**What the task asks**
From the first line of the records below through the line with "green fork: 13 -> 10", output each line exactly; skip the pictures.

Data to examine Start Marker

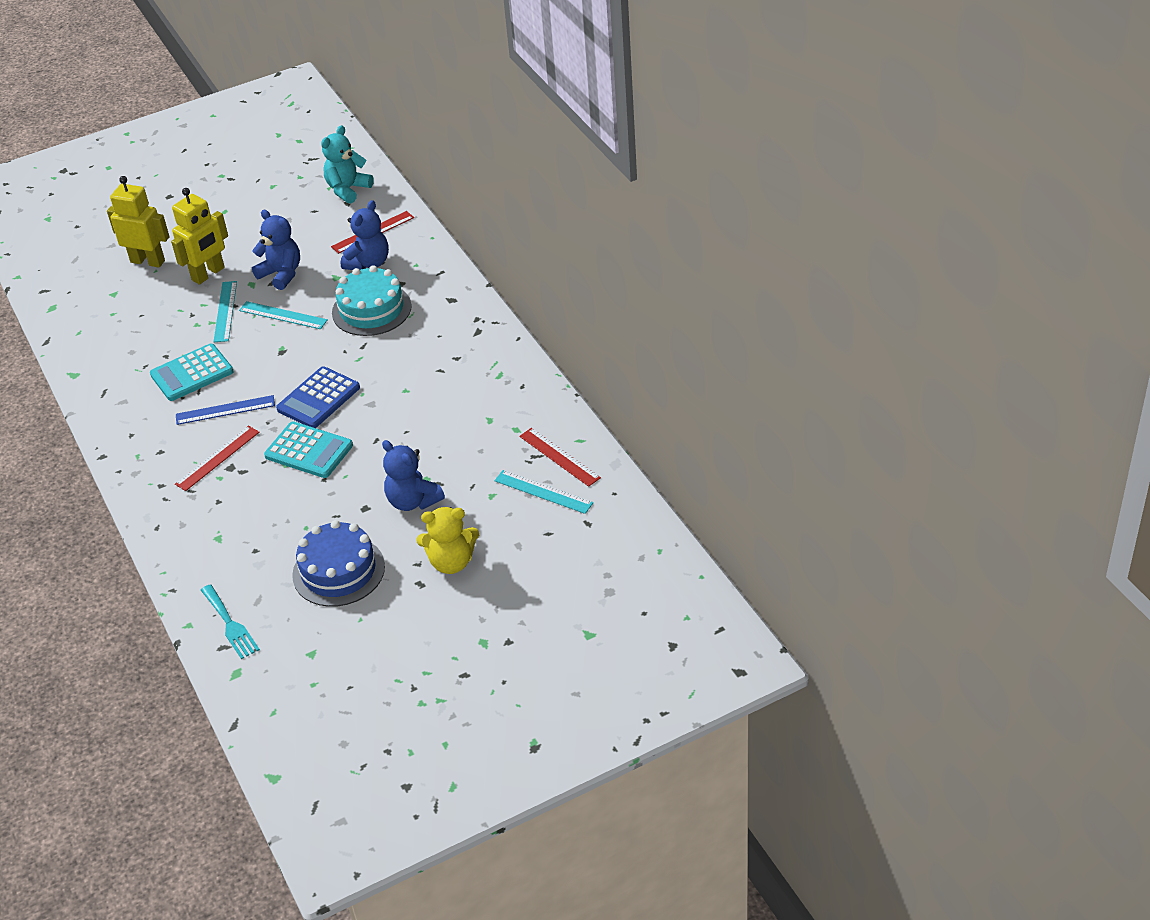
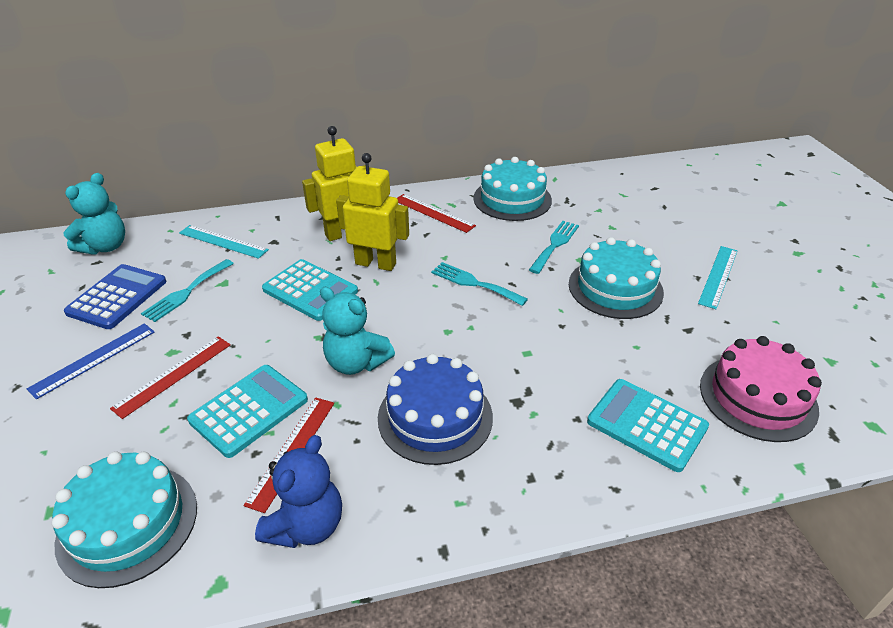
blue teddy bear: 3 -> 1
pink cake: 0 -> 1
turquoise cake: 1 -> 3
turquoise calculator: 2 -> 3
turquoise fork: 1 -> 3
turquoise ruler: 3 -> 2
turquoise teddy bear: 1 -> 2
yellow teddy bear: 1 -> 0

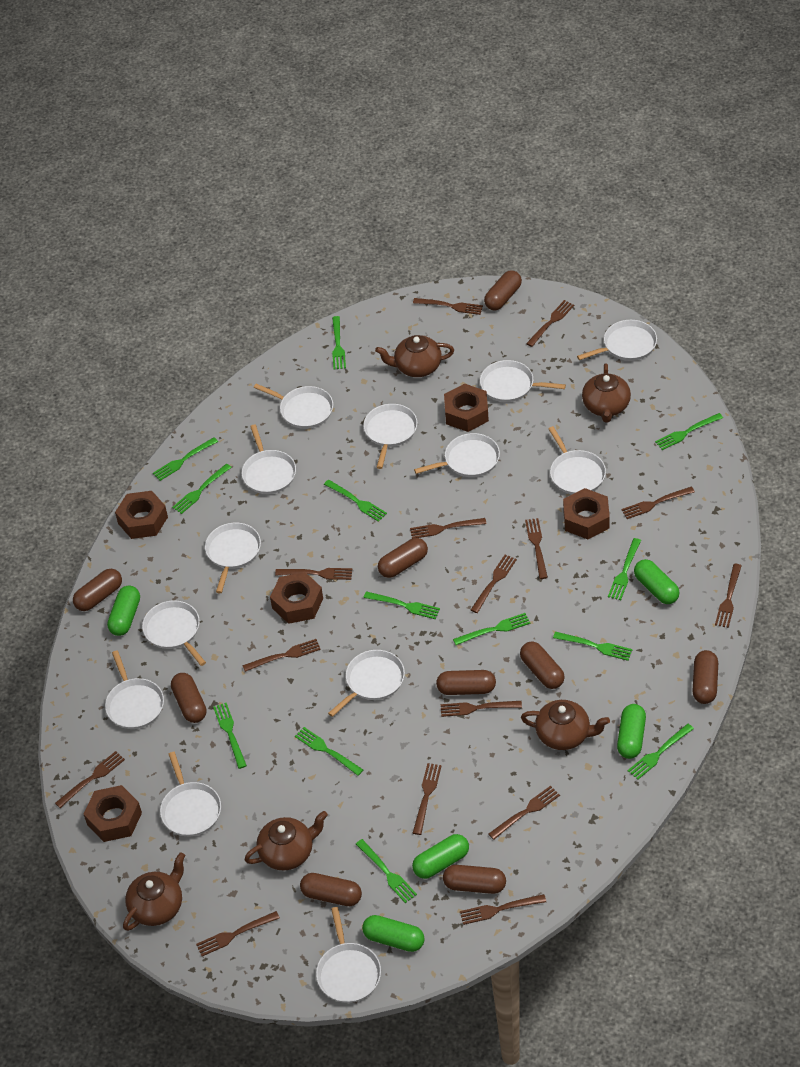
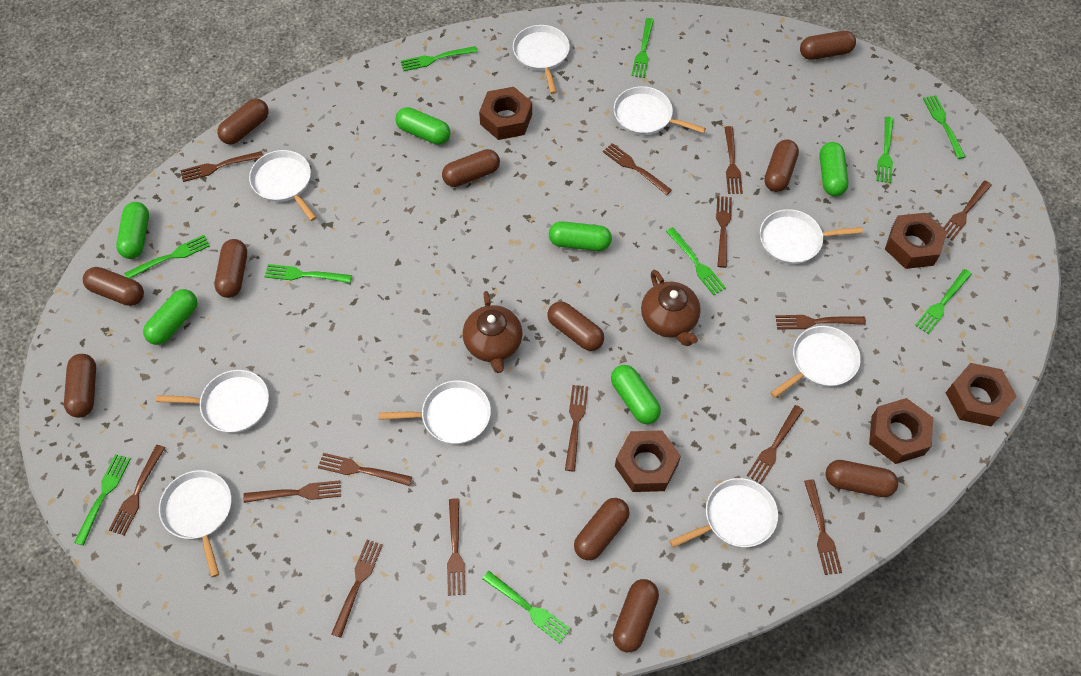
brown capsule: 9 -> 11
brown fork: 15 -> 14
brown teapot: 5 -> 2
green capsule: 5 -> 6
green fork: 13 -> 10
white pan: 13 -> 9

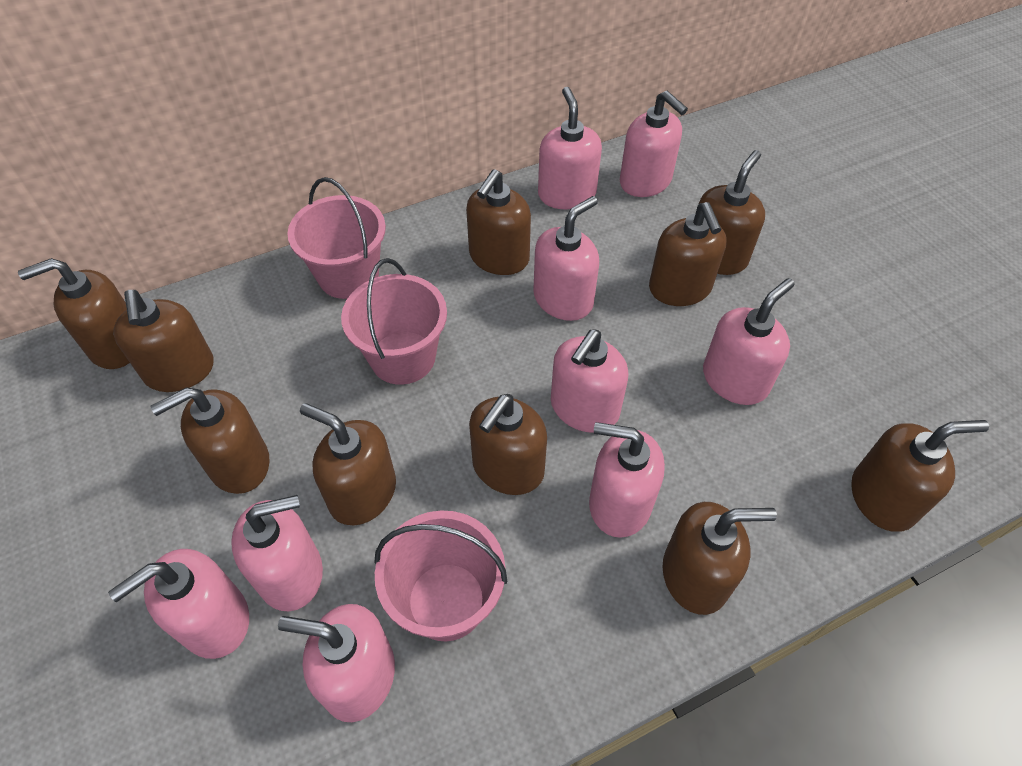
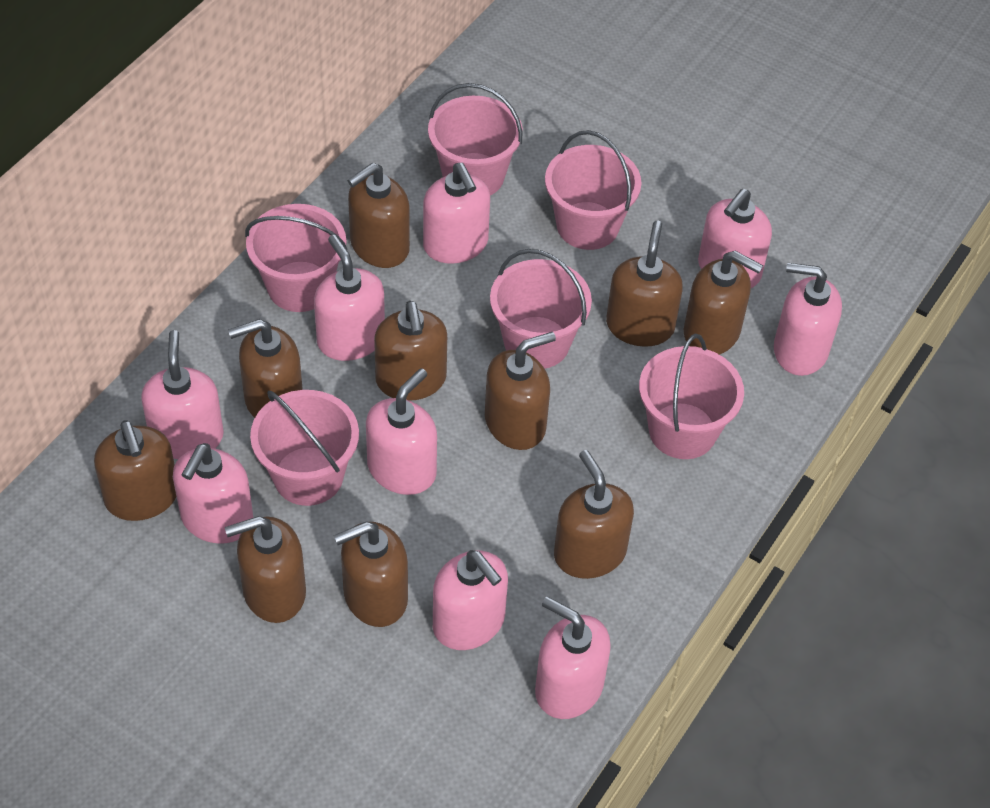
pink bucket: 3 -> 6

Data to examine End Marker

**Solution for this problem**
blue teddy bear: 3 -> 1
pink cake: 0 -> 1
turquoise cake: 1 -> 3
turquoise calculator: 2 -> 3
turquoise fork: 1 -> 3
turquoise ruler: 3 -> 2
turquoise teddy bear: 1 -> 2
yellow teddy bear: 1 -> 0

brown capsule: 9 -> 11
brown fork: 15 -> 14
brown teapot: 5 -> 2
green capsule: 5 -> 6
green fork: 13 -> 10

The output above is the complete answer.